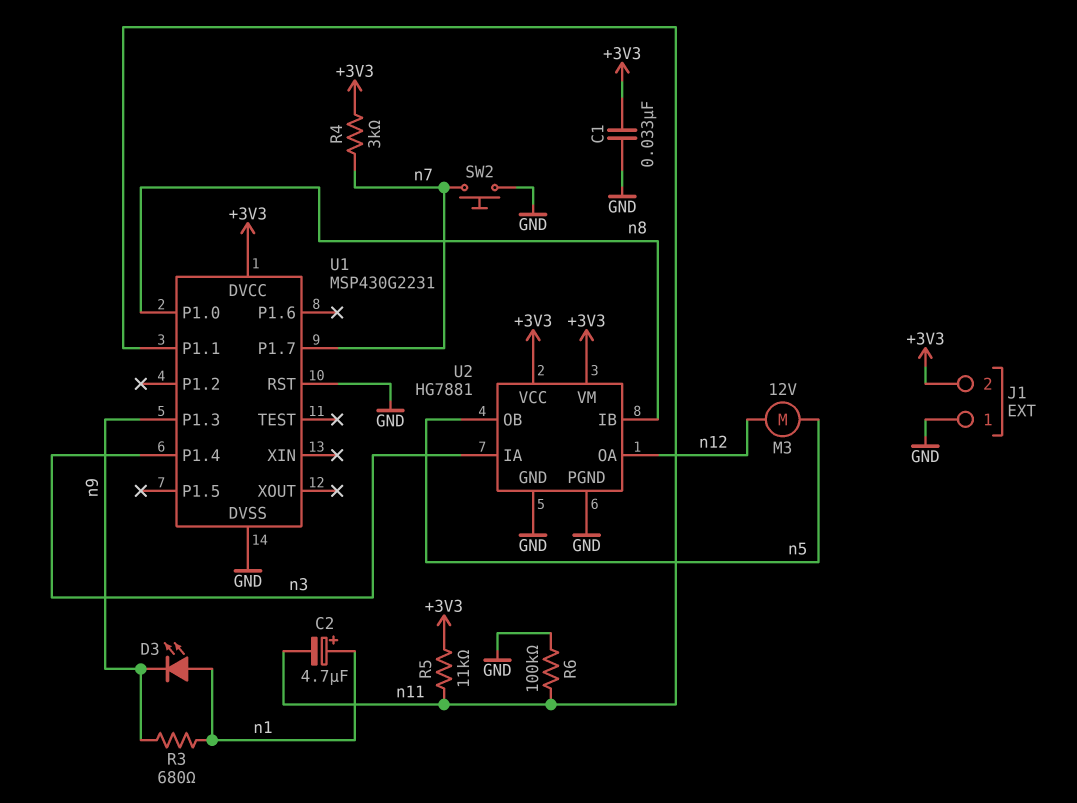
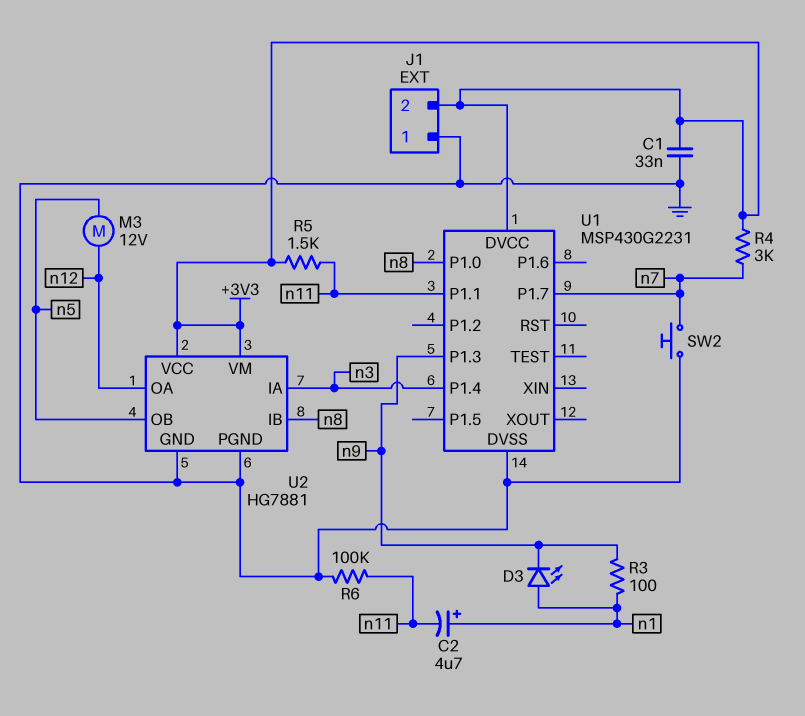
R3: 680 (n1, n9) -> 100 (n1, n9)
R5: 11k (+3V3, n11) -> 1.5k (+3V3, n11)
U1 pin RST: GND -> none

---

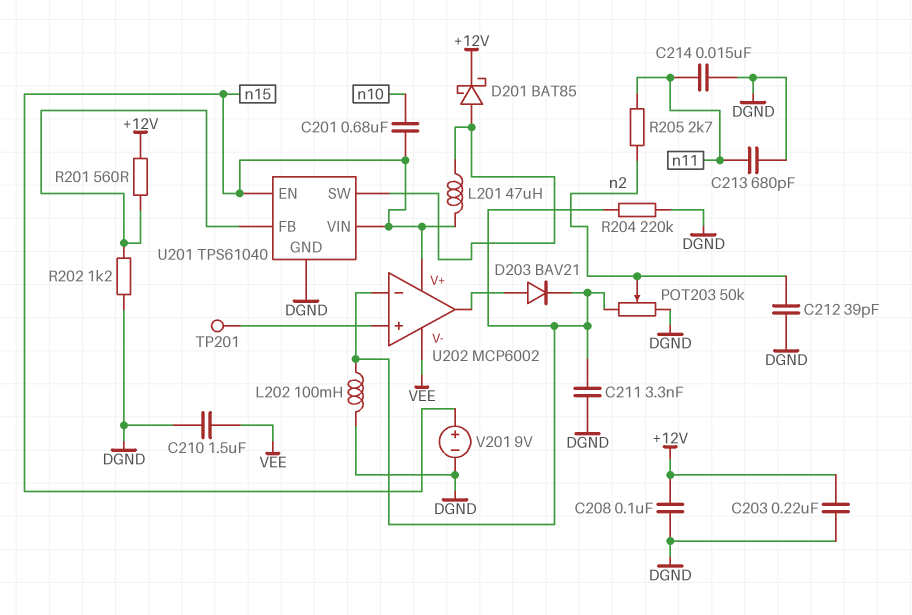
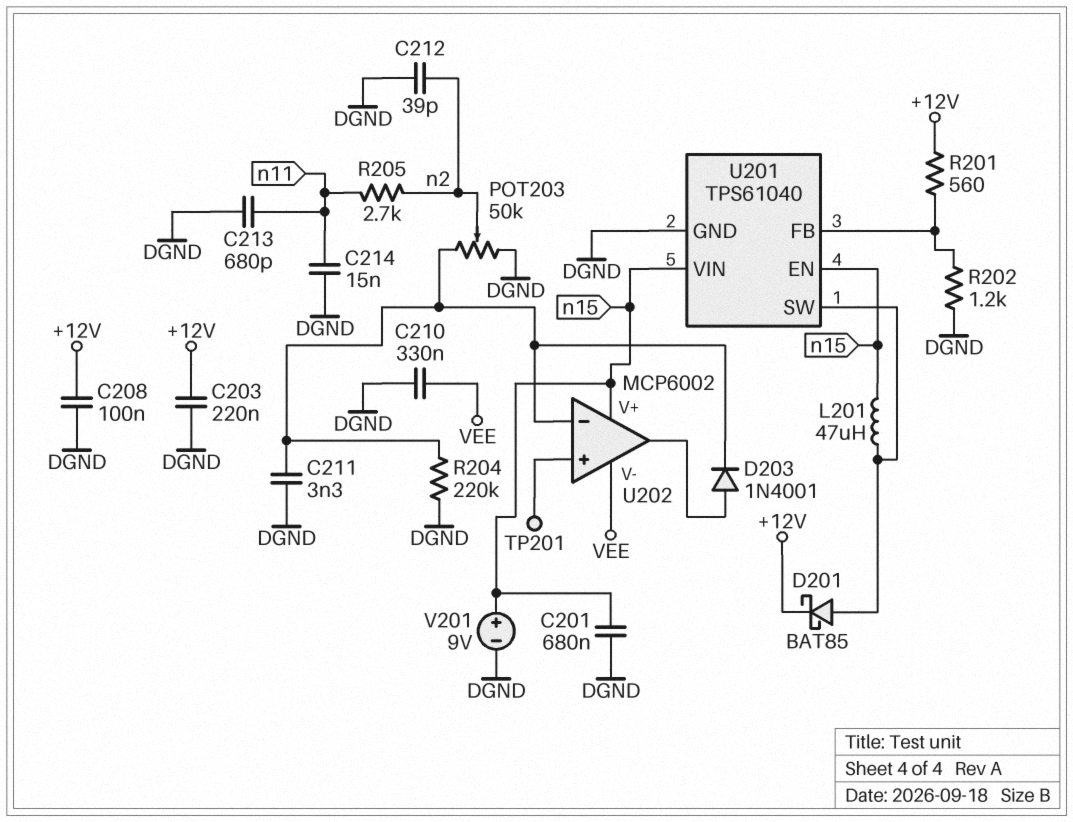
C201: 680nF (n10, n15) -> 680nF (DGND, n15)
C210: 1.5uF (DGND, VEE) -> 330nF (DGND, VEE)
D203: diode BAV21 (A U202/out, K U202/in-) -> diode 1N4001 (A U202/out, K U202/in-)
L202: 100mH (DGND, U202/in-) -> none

(What to produce):
For the word "DGND", return every line of the records that holds it.

(Exercise response):
C201: 680nF (n10, n15) -> 680nF (DGND, n15)
C210: 1.5uF (DGND, VEE) -> 330nF (DGND, VEE)
L202: 100mH (DGND, U202/in-) -> none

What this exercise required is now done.